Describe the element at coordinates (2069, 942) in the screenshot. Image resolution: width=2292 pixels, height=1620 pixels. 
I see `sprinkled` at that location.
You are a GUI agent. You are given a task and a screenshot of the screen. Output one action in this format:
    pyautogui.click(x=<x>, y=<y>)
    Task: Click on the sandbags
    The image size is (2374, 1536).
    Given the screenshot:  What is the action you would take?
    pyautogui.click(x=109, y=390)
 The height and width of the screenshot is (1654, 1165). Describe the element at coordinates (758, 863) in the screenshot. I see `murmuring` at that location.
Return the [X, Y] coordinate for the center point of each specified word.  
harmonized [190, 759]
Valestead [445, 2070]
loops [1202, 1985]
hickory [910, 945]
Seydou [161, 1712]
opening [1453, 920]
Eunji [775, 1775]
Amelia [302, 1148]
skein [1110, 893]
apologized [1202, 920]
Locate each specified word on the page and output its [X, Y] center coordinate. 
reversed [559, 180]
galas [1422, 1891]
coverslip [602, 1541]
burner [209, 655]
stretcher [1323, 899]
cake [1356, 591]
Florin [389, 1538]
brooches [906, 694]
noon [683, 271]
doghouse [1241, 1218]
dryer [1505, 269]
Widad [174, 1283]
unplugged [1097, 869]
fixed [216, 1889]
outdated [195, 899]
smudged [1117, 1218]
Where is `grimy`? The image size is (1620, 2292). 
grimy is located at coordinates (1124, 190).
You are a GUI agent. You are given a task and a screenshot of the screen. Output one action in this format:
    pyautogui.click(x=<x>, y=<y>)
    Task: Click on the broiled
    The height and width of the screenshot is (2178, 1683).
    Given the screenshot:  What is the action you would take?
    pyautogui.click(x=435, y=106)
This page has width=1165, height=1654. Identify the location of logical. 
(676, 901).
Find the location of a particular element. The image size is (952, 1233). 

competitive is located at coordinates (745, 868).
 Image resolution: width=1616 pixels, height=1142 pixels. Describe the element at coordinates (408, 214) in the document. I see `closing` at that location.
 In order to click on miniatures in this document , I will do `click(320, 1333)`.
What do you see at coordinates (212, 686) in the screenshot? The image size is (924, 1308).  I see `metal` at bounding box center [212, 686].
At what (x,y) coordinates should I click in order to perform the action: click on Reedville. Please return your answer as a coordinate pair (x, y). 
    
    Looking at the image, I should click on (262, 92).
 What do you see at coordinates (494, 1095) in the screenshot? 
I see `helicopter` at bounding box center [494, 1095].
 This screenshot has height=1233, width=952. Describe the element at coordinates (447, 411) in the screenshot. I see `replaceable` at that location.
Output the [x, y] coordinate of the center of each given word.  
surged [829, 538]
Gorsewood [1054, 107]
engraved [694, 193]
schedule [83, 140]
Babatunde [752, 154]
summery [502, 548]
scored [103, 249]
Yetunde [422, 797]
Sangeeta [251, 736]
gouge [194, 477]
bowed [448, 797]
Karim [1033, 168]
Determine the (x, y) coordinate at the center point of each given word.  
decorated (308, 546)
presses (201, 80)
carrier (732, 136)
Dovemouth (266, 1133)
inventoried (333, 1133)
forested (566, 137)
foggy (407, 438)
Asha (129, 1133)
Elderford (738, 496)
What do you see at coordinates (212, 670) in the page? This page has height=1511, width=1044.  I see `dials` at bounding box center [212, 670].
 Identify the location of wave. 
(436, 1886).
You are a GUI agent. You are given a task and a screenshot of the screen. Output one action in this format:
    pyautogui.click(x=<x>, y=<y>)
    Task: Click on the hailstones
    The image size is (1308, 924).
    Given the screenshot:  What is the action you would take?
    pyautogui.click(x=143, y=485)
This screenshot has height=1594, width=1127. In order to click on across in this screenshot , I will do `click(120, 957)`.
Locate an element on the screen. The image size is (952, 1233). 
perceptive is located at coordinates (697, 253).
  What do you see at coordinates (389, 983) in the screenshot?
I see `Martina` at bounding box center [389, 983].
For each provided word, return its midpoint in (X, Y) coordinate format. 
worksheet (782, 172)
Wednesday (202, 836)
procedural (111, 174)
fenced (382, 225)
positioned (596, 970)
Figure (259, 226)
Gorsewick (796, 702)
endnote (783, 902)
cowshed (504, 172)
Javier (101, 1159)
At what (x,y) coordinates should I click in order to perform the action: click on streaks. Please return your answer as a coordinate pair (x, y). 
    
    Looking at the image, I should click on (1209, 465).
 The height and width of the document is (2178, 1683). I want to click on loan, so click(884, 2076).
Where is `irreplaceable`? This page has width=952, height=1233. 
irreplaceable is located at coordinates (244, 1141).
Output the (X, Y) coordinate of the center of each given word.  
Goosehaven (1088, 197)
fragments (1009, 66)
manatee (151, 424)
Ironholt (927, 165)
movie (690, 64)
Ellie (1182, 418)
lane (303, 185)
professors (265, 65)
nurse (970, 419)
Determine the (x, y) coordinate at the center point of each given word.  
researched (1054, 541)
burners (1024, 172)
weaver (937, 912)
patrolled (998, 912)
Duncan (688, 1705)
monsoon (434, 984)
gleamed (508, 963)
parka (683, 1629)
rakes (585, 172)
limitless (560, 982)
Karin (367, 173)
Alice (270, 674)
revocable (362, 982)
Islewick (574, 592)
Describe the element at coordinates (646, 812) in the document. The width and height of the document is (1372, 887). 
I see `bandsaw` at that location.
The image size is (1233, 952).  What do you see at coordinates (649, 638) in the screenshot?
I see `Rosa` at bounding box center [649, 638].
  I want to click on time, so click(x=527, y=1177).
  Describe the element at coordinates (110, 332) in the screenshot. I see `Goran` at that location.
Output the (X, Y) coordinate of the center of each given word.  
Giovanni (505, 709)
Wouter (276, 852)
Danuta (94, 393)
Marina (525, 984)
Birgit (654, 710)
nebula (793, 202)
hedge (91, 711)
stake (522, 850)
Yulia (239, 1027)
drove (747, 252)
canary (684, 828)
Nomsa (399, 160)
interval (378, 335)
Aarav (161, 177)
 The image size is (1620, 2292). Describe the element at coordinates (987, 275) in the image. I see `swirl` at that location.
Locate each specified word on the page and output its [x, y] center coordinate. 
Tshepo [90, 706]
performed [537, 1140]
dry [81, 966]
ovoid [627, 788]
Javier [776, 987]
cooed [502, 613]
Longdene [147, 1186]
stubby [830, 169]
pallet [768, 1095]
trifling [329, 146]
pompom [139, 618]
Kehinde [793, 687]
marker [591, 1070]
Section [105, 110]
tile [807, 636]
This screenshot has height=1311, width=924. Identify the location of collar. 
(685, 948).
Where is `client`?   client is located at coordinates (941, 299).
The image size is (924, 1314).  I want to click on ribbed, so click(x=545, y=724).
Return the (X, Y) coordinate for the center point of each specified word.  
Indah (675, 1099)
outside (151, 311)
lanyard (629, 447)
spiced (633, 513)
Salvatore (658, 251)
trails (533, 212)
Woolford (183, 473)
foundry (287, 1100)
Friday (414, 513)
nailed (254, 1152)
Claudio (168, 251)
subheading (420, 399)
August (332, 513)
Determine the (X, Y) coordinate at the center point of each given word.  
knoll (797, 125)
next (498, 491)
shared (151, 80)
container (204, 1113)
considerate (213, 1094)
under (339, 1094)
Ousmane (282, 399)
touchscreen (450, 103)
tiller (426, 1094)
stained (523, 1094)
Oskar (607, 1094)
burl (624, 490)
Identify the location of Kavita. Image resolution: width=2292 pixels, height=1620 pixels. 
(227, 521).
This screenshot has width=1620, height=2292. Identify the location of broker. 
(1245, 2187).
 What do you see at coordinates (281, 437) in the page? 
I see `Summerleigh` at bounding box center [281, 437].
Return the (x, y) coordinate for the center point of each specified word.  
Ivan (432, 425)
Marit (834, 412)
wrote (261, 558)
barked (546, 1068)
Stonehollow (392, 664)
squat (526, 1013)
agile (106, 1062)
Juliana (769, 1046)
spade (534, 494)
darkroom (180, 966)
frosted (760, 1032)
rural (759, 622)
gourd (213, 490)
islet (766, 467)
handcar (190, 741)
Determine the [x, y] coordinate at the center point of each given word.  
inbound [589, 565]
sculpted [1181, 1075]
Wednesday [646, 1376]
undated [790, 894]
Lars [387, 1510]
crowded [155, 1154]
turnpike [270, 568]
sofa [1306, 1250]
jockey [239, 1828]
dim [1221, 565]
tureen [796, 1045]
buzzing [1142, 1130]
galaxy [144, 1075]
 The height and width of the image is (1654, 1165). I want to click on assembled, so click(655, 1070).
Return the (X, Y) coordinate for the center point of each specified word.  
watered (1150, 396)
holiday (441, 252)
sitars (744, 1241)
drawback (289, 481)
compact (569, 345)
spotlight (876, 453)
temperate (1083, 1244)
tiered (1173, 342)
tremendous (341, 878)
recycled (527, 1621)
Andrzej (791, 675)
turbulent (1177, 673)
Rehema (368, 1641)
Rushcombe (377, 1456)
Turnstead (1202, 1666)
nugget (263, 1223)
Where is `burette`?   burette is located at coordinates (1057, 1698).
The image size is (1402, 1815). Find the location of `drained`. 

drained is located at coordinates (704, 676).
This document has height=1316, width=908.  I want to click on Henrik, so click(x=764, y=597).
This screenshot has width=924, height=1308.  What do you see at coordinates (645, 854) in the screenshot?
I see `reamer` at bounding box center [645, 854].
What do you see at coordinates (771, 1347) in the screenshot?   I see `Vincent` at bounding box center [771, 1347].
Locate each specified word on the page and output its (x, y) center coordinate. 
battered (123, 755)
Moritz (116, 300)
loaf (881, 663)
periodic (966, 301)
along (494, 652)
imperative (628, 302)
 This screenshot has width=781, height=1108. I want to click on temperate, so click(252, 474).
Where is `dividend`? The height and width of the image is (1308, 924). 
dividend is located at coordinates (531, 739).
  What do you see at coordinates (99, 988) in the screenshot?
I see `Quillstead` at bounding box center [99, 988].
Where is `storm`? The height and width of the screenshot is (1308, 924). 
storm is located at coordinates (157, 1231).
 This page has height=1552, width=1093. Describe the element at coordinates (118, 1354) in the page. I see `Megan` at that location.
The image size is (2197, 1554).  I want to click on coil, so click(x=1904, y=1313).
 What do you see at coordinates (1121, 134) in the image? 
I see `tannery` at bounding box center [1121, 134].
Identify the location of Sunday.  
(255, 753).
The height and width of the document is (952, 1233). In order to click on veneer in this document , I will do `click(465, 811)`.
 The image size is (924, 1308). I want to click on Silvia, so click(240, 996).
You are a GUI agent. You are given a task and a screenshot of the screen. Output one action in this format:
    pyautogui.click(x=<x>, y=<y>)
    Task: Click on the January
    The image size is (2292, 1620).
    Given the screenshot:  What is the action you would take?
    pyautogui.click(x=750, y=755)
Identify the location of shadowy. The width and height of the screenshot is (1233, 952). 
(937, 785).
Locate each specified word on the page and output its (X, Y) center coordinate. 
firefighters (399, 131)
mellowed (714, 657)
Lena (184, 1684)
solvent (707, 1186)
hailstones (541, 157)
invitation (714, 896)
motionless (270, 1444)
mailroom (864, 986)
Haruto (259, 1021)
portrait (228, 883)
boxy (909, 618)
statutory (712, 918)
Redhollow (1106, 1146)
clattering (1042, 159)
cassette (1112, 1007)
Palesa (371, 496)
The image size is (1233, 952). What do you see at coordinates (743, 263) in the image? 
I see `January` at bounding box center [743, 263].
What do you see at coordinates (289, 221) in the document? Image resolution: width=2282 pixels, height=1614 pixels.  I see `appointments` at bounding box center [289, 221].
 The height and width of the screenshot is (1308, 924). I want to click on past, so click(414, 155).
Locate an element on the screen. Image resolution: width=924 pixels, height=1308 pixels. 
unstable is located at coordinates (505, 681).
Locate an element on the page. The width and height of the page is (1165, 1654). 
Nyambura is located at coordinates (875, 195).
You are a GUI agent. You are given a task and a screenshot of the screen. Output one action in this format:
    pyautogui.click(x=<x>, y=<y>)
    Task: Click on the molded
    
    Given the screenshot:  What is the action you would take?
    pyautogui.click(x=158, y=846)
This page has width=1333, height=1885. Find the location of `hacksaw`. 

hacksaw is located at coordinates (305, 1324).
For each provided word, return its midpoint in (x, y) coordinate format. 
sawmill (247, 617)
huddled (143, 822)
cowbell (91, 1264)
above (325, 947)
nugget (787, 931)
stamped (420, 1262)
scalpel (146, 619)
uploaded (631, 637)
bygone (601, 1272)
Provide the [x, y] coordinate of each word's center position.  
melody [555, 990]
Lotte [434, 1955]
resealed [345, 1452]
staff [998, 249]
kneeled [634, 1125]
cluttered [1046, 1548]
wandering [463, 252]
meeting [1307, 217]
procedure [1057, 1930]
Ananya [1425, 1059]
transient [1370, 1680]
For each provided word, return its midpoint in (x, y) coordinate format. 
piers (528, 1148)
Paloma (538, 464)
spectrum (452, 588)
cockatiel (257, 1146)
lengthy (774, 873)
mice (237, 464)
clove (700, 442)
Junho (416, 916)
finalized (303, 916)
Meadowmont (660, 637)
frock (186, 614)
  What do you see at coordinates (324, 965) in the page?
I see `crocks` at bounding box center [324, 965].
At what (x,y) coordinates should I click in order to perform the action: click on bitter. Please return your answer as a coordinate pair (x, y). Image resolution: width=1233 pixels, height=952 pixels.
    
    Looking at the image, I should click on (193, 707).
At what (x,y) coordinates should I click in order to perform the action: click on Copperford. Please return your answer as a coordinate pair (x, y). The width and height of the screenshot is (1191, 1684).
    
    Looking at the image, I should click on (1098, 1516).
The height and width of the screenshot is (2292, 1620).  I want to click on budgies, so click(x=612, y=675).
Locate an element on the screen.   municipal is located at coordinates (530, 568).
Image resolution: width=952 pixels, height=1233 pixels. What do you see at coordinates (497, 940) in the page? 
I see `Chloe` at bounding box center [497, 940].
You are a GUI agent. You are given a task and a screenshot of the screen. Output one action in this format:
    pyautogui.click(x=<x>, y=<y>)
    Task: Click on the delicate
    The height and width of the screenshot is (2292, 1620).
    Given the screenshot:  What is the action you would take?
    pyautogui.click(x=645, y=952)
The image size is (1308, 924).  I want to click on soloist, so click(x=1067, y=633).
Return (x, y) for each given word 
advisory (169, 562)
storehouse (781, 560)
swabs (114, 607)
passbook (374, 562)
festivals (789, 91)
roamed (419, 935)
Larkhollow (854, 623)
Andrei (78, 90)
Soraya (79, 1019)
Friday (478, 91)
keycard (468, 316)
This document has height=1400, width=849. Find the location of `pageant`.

> [WRITTEN TASK]: Rewrite the part that opens with the line containing "This screenshot has height=1594, width=1127." and closes with the line containing "cowshed (504, 172)", renaming "worksheet" to "spreadsheet" and leaving everything else unchanged.

> [RESULT OF THIS TASK]:
This screenshot has height=1594, width=1127. In order to click on across in this screenshot , I will do `click(120, 957)`.
Locate an element on the screen. The image size is (952, 1233). 
perceptive is located at coordinates (697, 253).
  What do you see at coordinates (389, 983) in the screenshot?
I see `Martina` at bounding box center [389, 983].
For each provided word, return its midpoint in (X, Y) coordinate format. 
spreadsheet (782, 172)
Wednesday (202, 836)
procedural (111, 174)
fenced (382, 225)
positioned (596, 970)
Figure (259, 226)
Gorsewick (796, 702)
endnote (783, 902)
cowshed (504, 172)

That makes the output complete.